## START Extracted data
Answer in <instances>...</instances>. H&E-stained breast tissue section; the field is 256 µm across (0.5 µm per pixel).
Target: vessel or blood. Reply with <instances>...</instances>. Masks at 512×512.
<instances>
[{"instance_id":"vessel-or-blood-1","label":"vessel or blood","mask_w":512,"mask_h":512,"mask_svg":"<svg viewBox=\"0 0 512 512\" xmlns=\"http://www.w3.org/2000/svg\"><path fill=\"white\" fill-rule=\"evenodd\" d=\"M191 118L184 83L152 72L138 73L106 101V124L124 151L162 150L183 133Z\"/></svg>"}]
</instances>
## END Extracted data
> [What you should do] Can you give every line above again, exactly as written?

> [Exercise answer]
Answer in <instances>...</instances>. H&E-stained breast tissue section; the field is 256 µm across (0.5 µm per pixel).
Target: vessel or blood. Reply with <instances>...</instances>. Masks at 512×512.
<instances>
[{"instance_id":"vessel-or-blood-1","label":"vessel or blood","mask_w":512,"mask_h":512,"mask_svg":"<svg viewBox=\"0 0 512 512\" xmlns=\"http://www.w3.org/2000/svg\"><path fill=\"white\" fill-rule=\"evenodd\" d=\"M191 118L184 83L152 72L138 73L106 101V124L124 151L162 150L183 133Z\"/></svg>"}]
</instances>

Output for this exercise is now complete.